From the records that follow, copy every line in which "spinning" appears.
DATA TO PROCESS Start Marker
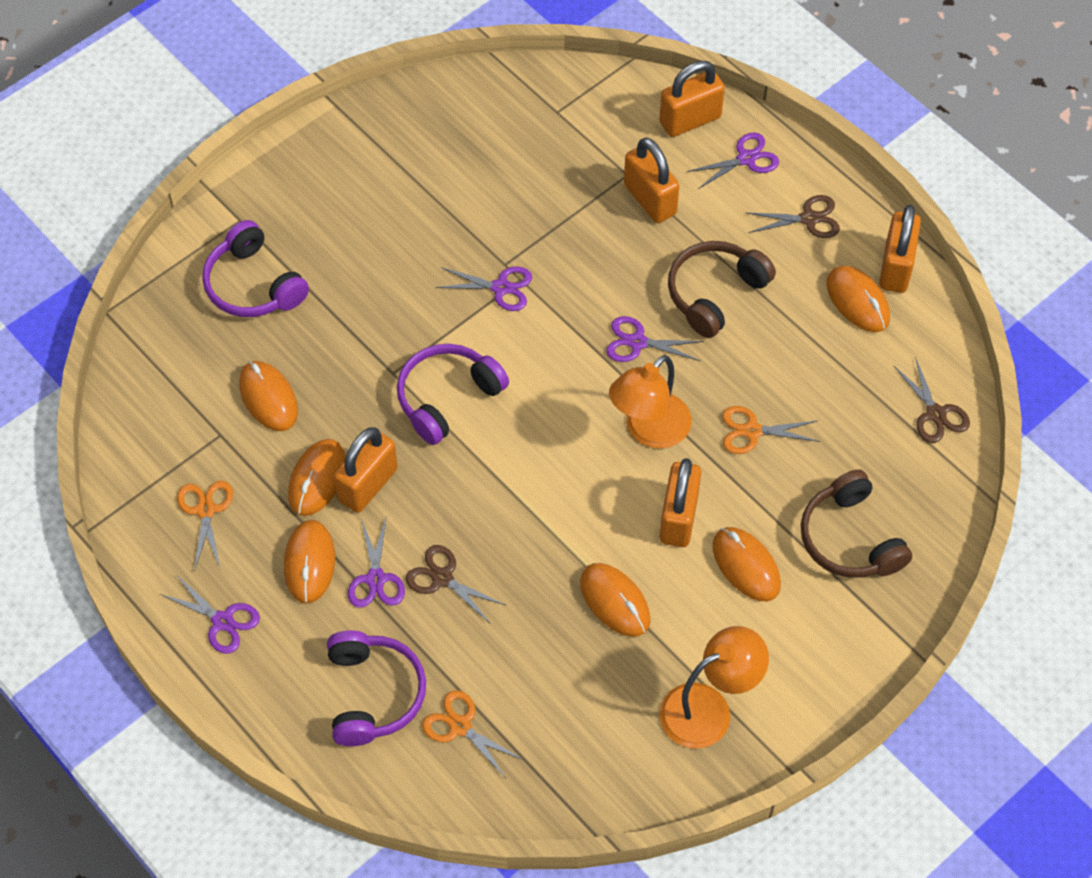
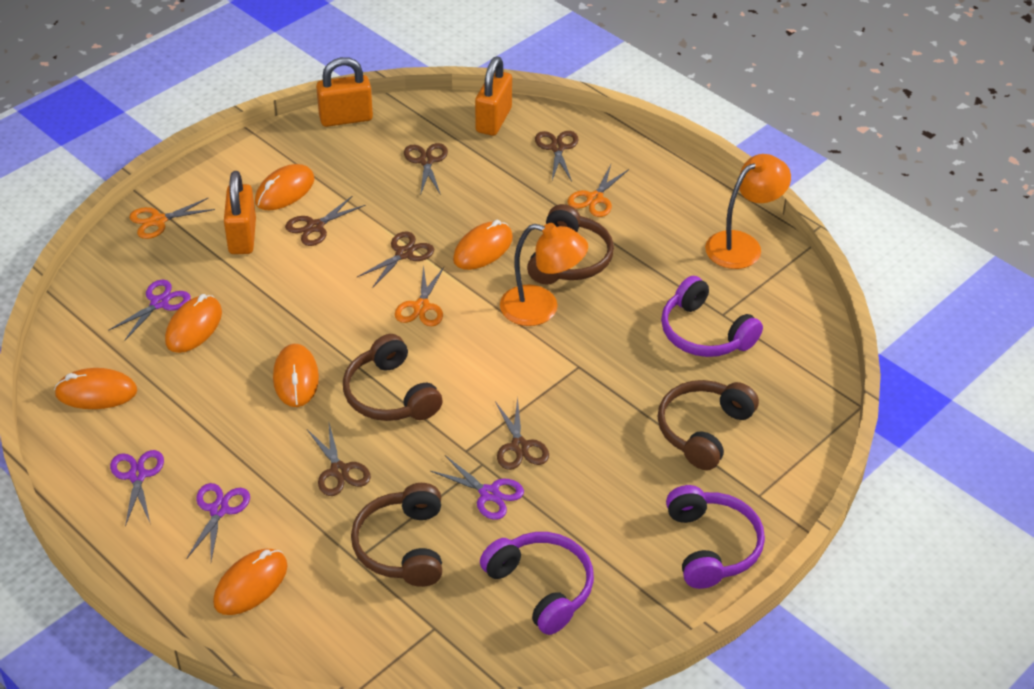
brown headphones: 2 -> 4
brown scissors: 3 -> 6
orange padlock: 5 -> 3
purple scissors: 5 -> 4

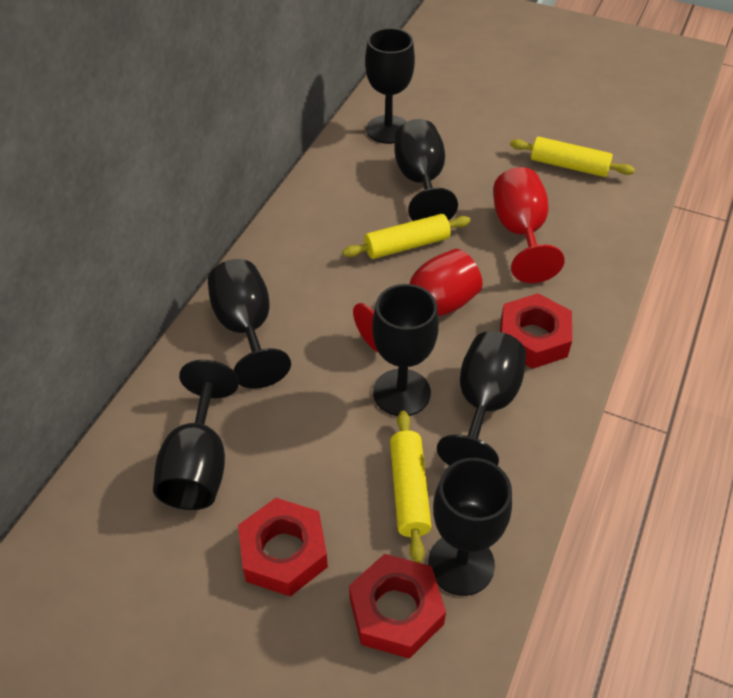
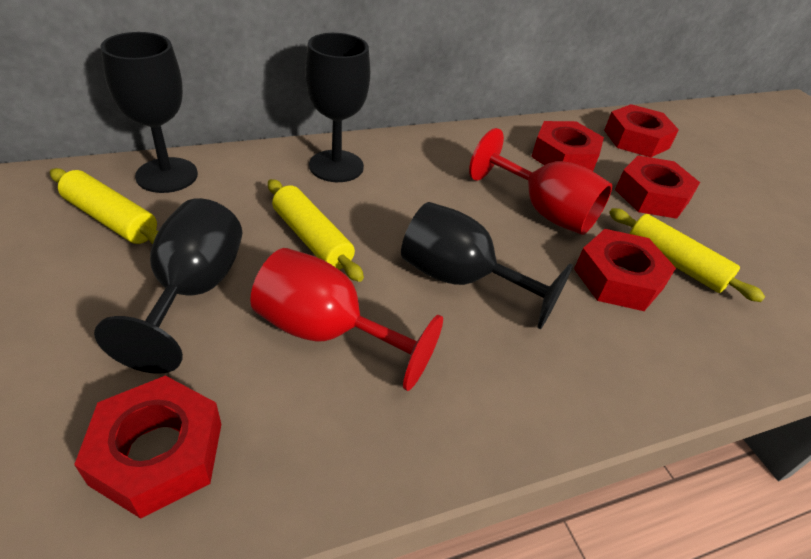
black goblet: 7 -> 4
red nut: 3 -> 5

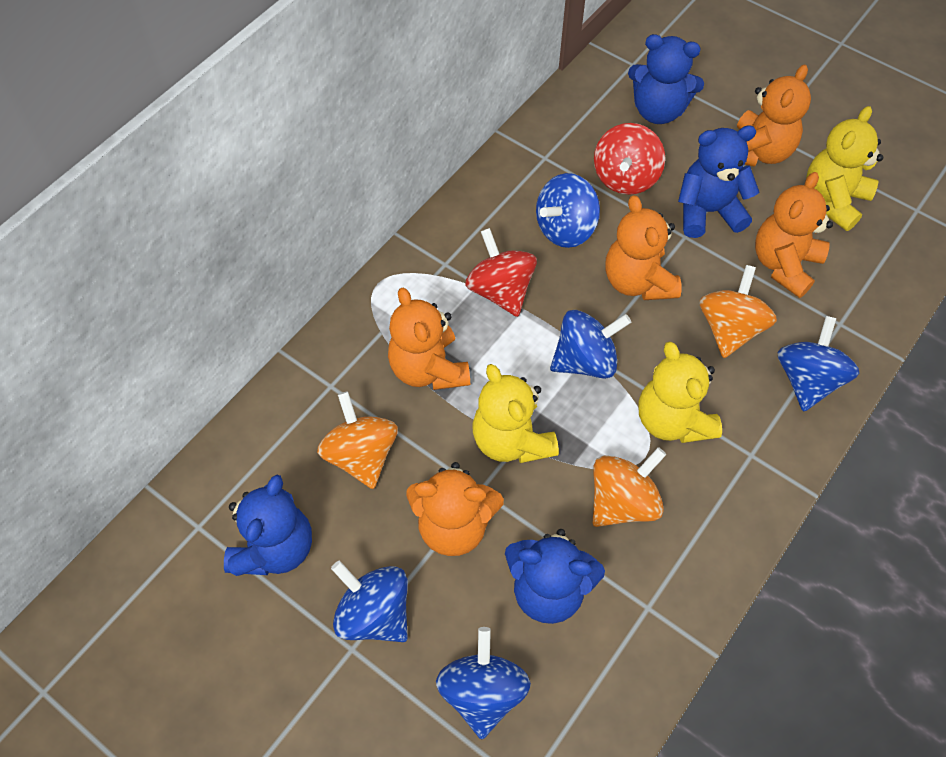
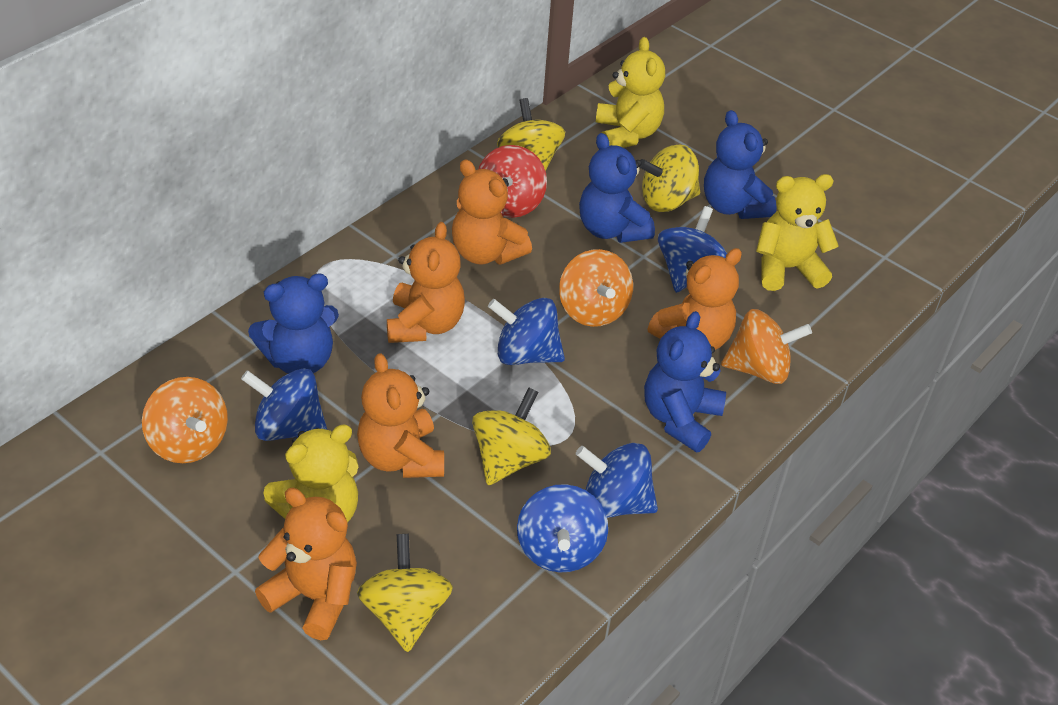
red spinning top: 2 -> 1
yellow spinning top: 0 -> 4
DATA TO PROCESS End Marker
▶ **WRITTEN SOLUTION**
red spinning top: 2 -> 1
yellow spinning top: 0 -> 4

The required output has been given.